DATA LISTING:
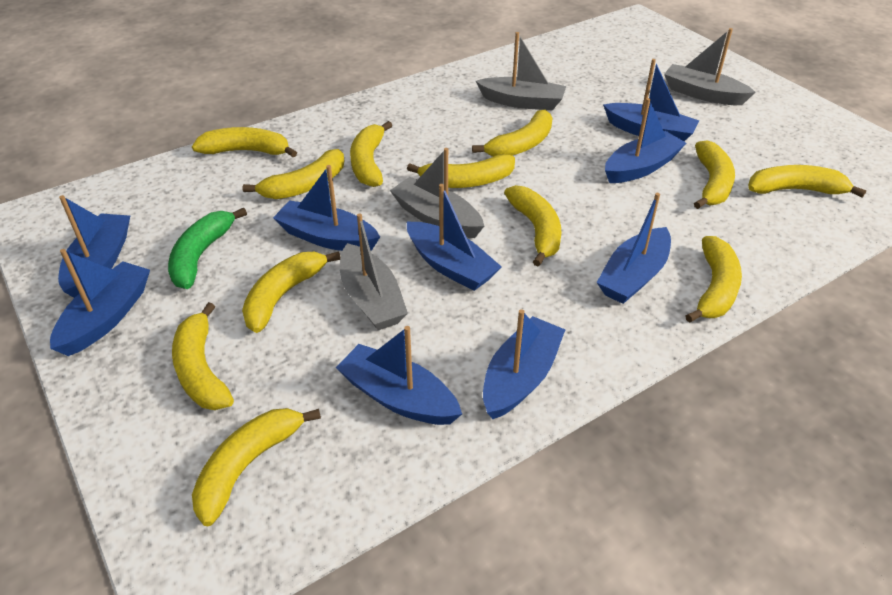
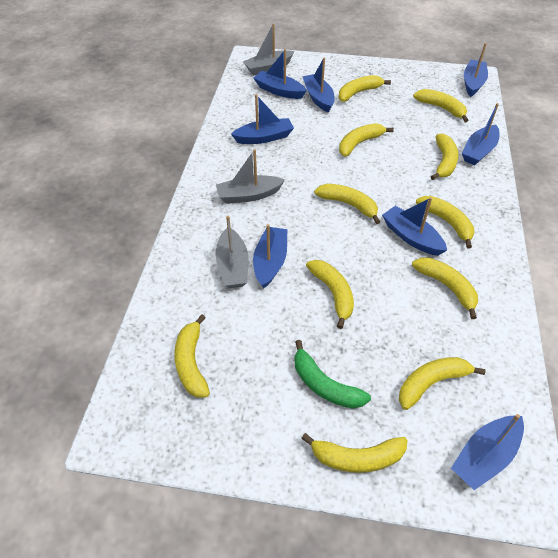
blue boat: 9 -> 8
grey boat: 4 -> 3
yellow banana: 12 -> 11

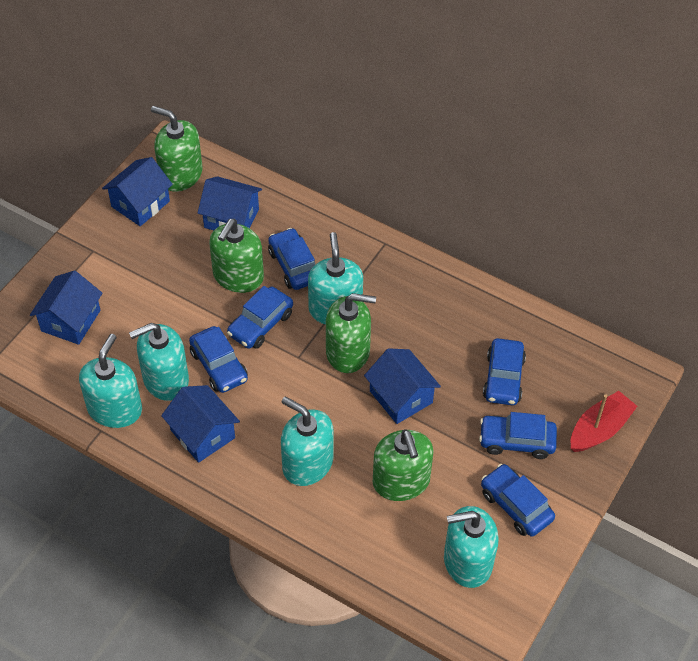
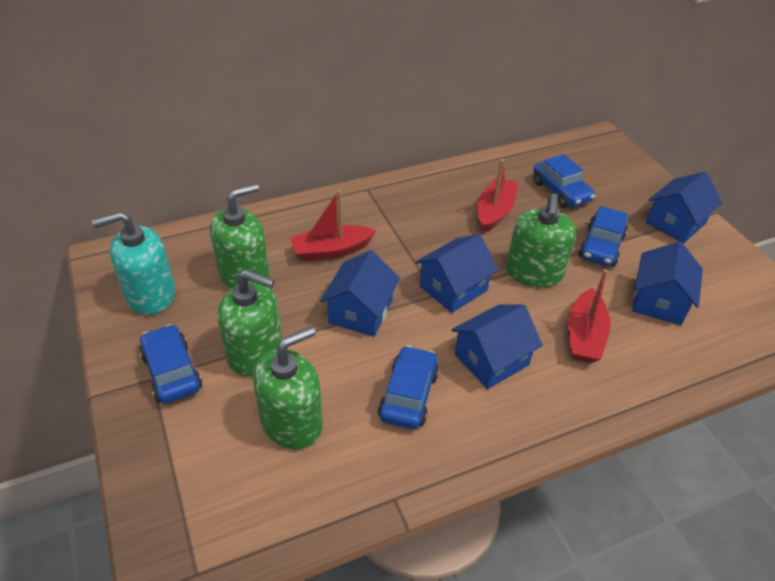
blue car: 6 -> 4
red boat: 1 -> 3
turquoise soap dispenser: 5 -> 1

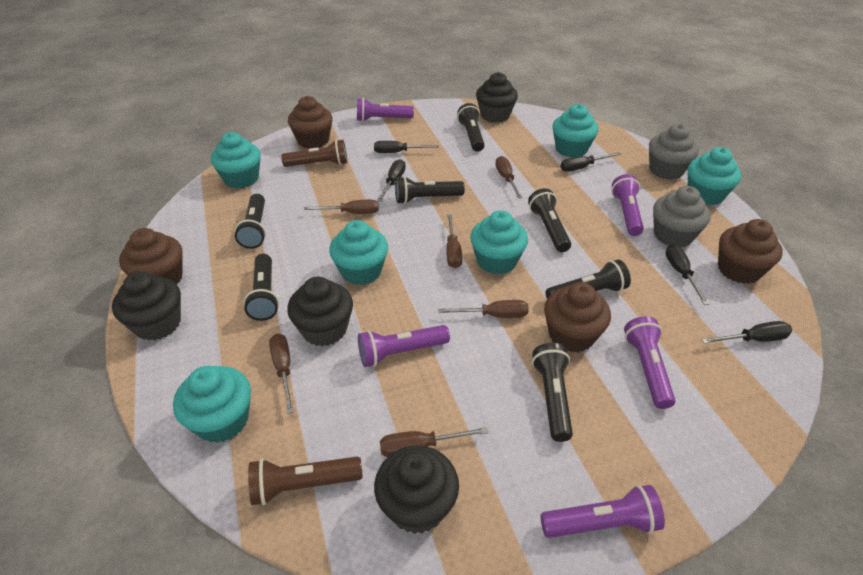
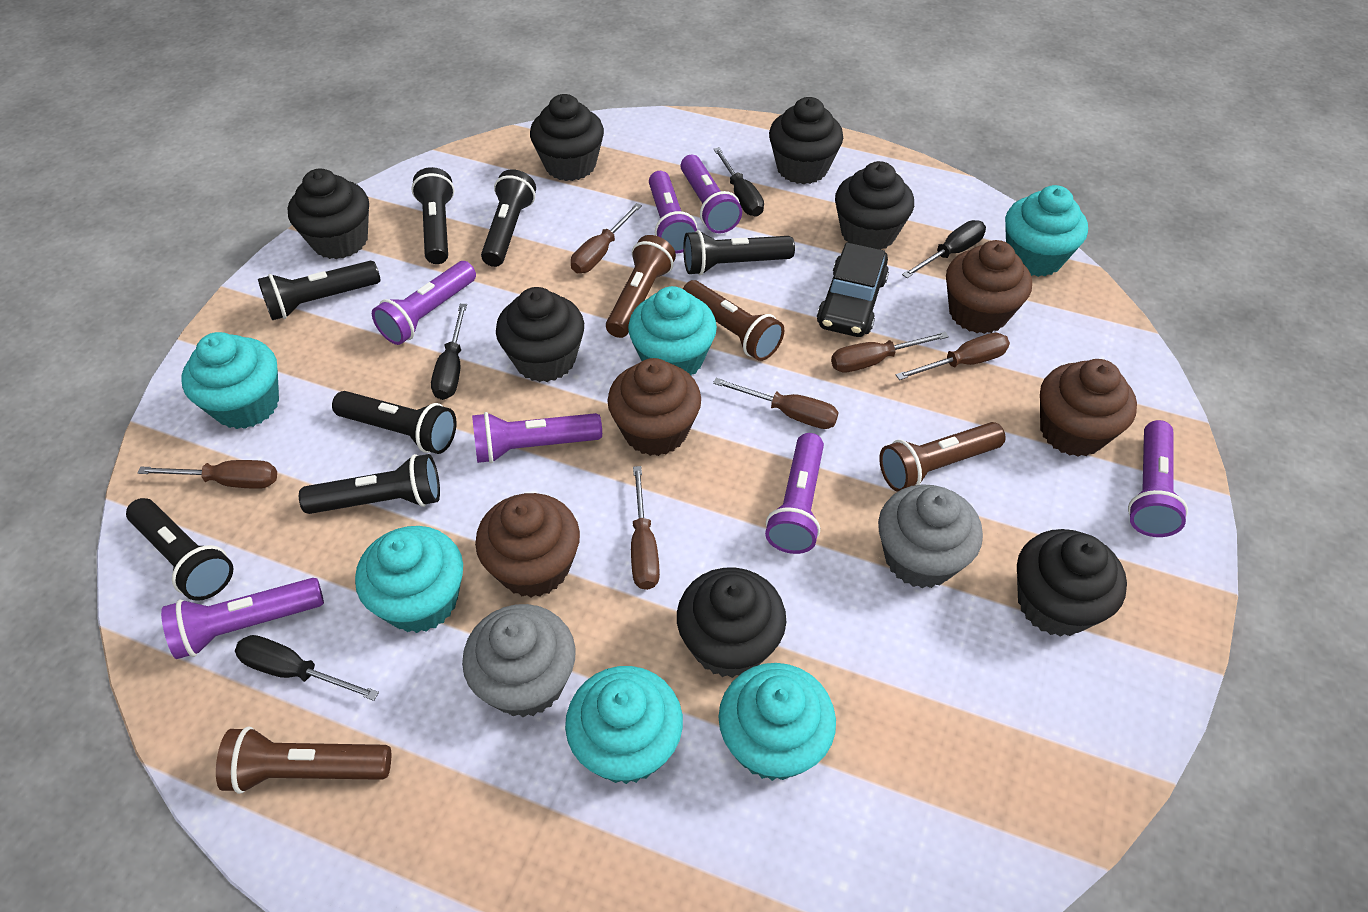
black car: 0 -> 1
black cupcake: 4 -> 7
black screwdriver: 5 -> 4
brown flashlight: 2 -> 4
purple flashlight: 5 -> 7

TASK:
Find the word "black" in the entries and show each line where it is found.

ANSWER TO THE EXERCISE:
black car: 0 -> 1
black cupcake: 4 -> 7
black screwdriver: 5 -> 4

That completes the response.